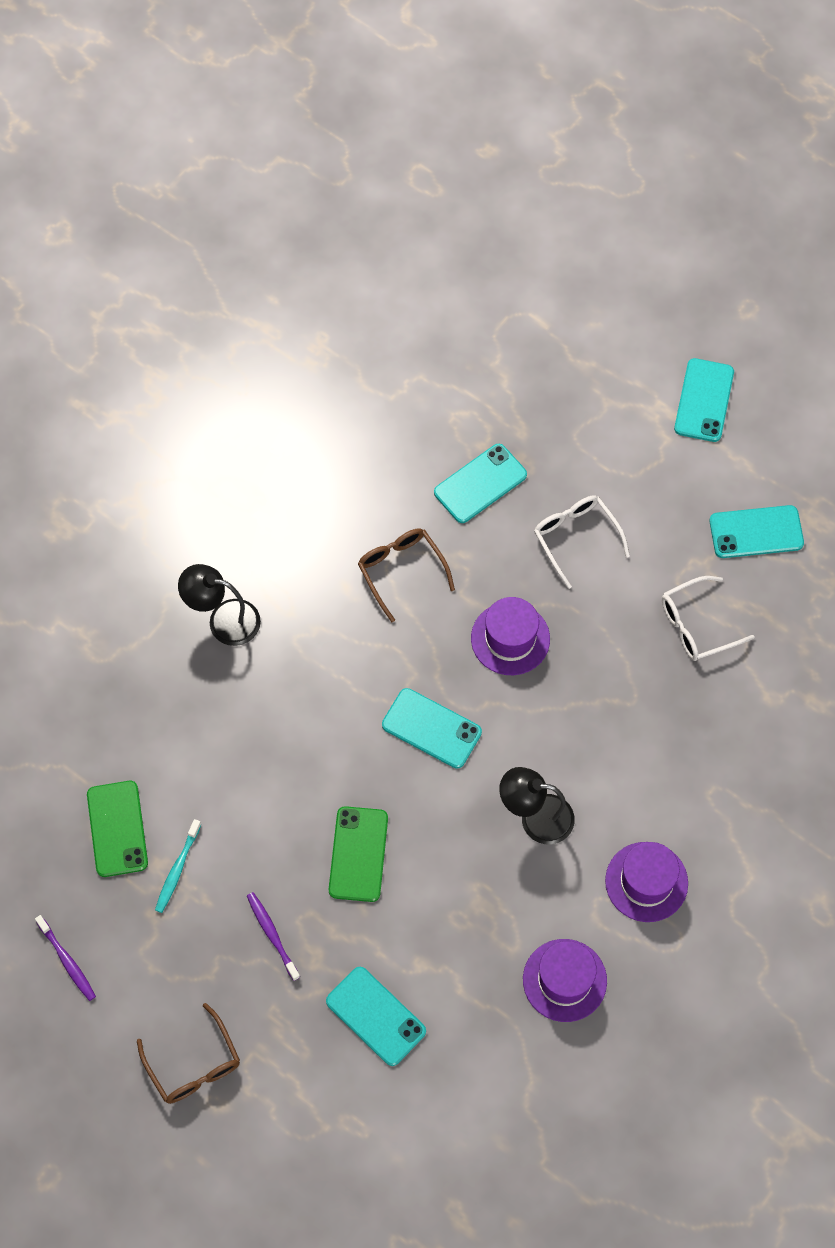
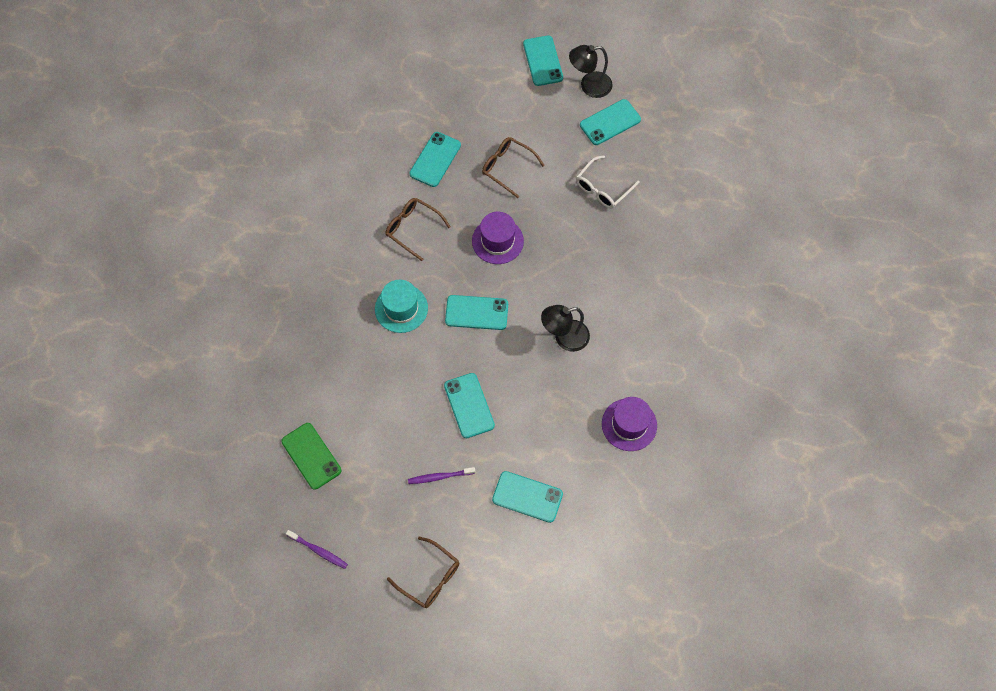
camera: 25 degrees left, 0 degrees up
(177, 869) = (361, 464): turquoise toothbrush -> none
(223, 620) = (317, 302): black lamp -> black lamp (589, 86)
(272, 934) = (440, 477): purple toothbrush -> purple toothbrush turned 45 degrees counterclockwise
(332, 677) = (401, 308): none -> turquoise hat
(358, 854) = (469, 405): green phone -> turquoise phone
(575, 537) = (507, 167): white glasses -> brown glasses
(646, 882) = (648, 346): purple hat -> none

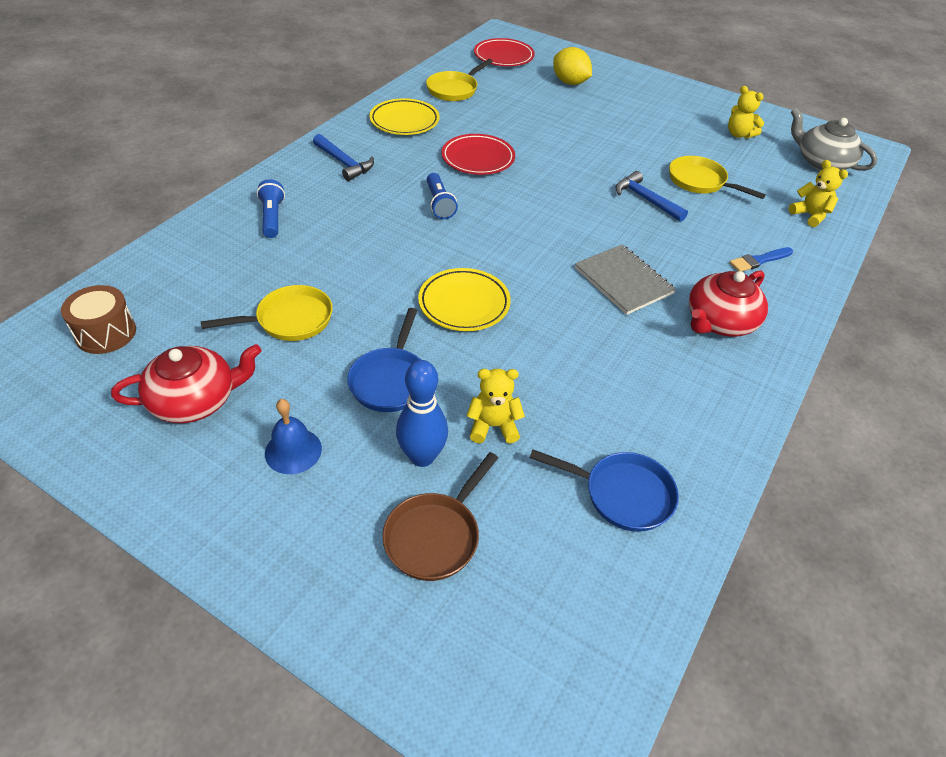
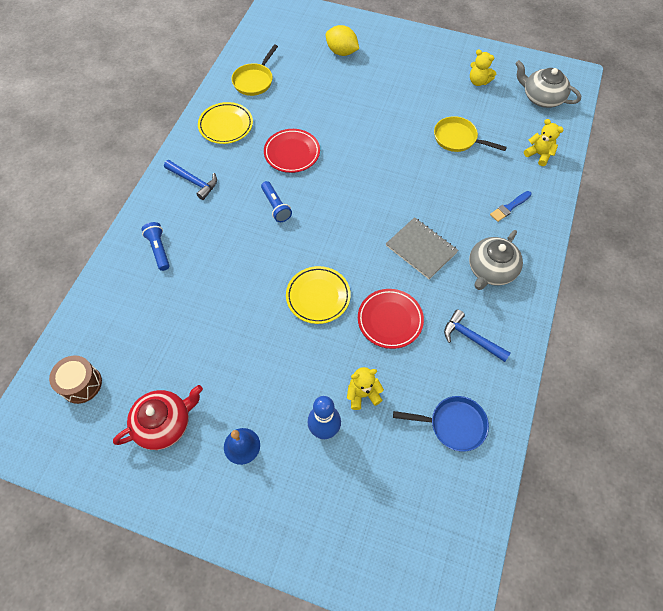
camera: 10 degrees left, 15 degrees up
(289, 320) = (203, 340): yellow pan -> none
(390, 380) = (287, 374): blue pan -> none
(435, 536) = (348, 484): brown pan -> none
(503, 56) = (283, 33): red plate -> red plate (390, 320)
(645, 199) = (422, 166): blue hammer -> blue hammer (471, 338)
(719, 321) = (491, 270): red teapot -> grey teapot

****

WORK TO COMPLETE
Everything in the listing is to be returned word for word, except the pictures.

ANSWER TO THIS TASK
camera: 25 degrees left, 0 degrees up
(177, 869) = (361, 464): turquoise toothbrush -> none
(223, 620) = (317, 302): black lamp -> black lamp (589, 86)
(272, 934) = (440, 477): purple toothbrush -> purple toothbrush turned 45 degrees counterclockwise
(332, 677) = (401, 308): none -> turquoise hat
(358, 854) = (469, 405): green phone -> turquoise phone
(575, 537) = (507, 167): white glasses -> brown glasses
(646, 882) = (648, 346): purple hat -> none

camera: 10 degrees left, 15 degrees up
(289, 320) = (203, 340): yellow pan -> none
(390, 380) = (287, 374): blue pan -> none
(435, 536) = (348, 484): brown pan -> none
(503, 56) = (283, 33): red plate -> red plate (390, 320)
(645, 199) = (422, 166): blue hammer -> blue hammer (471, 338)
(719, 321) = (491, 270): red teapot -> grey teapot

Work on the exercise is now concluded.